Directive
Recast the lines starting with the one containing "at Oakland Raiders [341, 477]" and going on through the one containing "December 3 [141, 553]" as a JSON list of strings, one string per line, with blank lines left out.

[Text and item location entries]
═══

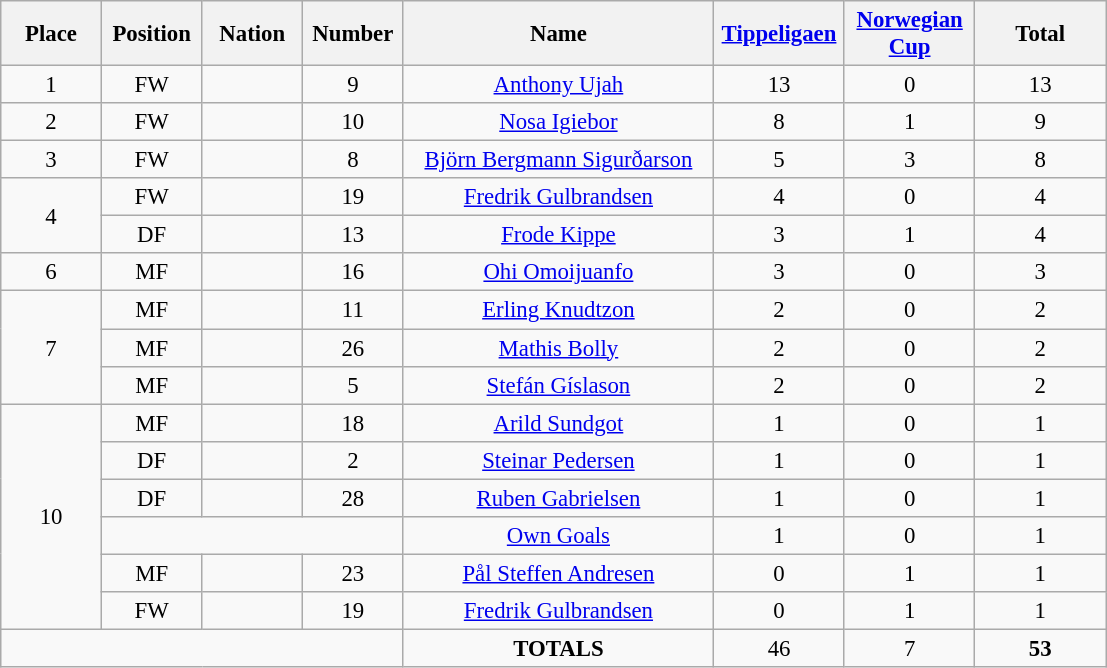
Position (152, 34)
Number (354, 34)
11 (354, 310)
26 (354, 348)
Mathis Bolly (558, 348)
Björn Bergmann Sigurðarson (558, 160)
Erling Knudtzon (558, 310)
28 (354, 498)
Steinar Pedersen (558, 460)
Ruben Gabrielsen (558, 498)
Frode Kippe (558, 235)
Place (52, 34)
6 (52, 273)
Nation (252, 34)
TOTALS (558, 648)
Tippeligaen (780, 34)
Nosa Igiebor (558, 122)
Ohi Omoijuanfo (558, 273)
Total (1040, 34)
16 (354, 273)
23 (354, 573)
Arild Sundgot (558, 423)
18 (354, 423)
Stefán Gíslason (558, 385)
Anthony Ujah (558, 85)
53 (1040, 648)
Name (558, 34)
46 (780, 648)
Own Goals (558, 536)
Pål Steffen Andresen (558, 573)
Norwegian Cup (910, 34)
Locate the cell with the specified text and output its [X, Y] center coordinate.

═══

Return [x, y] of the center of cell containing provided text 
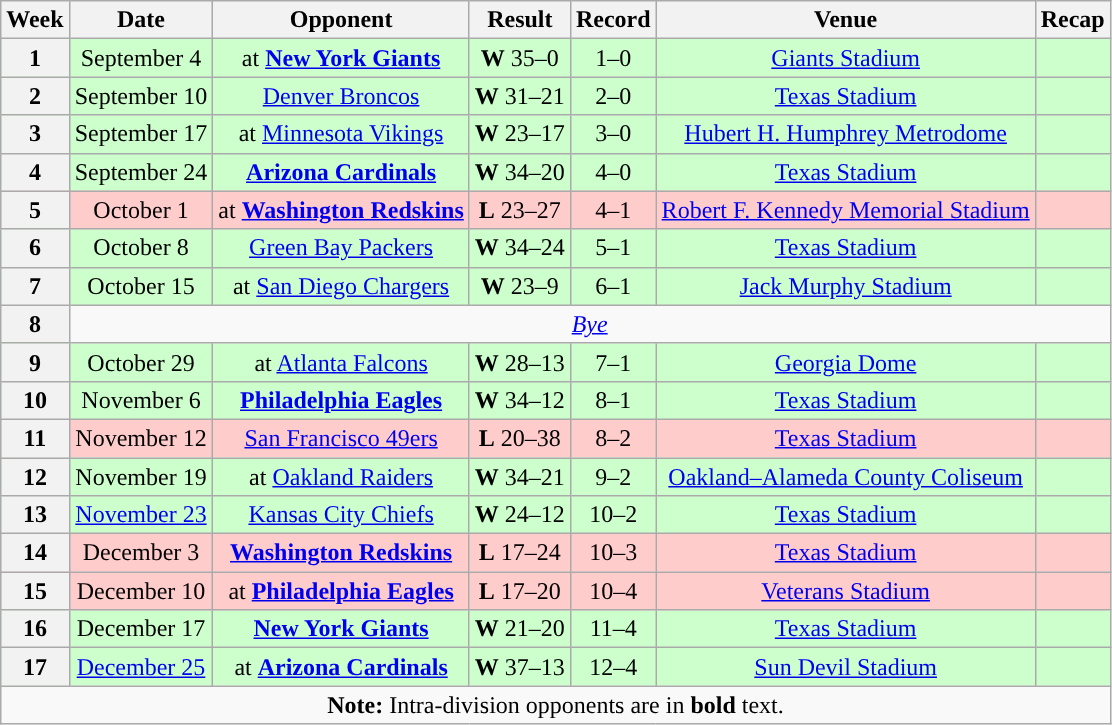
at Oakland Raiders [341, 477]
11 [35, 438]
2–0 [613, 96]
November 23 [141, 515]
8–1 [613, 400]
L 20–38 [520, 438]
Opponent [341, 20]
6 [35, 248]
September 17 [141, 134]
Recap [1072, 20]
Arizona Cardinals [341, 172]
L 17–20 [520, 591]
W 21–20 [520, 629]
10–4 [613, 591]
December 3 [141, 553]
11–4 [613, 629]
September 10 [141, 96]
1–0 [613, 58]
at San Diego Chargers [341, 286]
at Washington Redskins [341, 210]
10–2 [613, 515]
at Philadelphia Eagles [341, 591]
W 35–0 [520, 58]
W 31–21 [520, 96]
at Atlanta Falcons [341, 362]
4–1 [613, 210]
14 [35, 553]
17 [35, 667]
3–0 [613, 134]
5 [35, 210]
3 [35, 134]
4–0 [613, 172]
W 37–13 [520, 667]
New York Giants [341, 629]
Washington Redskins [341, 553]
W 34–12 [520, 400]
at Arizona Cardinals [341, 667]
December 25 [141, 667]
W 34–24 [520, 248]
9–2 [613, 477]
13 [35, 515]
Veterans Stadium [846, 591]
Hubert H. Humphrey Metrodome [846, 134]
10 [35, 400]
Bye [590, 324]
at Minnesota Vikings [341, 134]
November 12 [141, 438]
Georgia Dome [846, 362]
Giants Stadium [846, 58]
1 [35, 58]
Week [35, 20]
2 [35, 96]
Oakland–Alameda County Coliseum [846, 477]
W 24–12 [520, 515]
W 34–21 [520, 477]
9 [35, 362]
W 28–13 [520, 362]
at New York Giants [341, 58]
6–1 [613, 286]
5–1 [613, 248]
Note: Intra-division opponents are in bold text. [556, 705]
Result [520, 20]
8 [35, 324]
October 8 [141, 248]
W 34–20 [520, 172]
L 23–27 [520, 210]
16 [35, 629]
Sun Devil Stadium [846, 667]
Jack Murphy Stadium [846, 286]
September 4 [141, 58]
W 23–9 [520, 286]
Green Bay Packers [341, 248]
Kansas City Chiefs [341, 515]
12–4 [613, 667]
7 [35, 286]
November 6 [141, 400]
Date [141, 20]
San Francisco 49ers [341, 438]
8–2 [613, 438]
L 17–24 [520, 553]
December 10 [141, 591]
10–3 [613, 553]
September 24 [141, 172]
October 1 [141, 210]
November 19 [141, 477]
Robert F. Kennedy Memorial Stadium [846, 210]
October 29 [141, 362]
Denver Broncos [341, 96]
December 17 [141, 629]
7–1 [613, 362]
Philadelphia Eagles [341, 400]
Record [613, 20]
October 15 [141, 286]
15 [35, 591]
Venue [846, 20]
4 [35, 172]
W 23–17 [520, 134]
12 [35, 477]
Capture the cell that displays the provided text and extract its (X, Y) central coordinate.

═══

Exercise response
[
  "at Oakland Raiders [341, 477]",
  "11 [35, 438]",
  "2–0 [613, 96]",
  "November 23 [141, 515]",
  "8–1 [613, 400]",
  "L 20–38 [520, 438]",
  "Opponent [341, 20]",
  "6 [35, 248]",
  "September 17 [141, 134]",
  "Recap [1072, 20]",
  "Arizona Cardinals [341, 172]",
  "L 17–20 [520, 591]",
  "W 21–20 [520, 629]",
  "10–4 [613, 591]",
  "December 3 [141, 553]"
]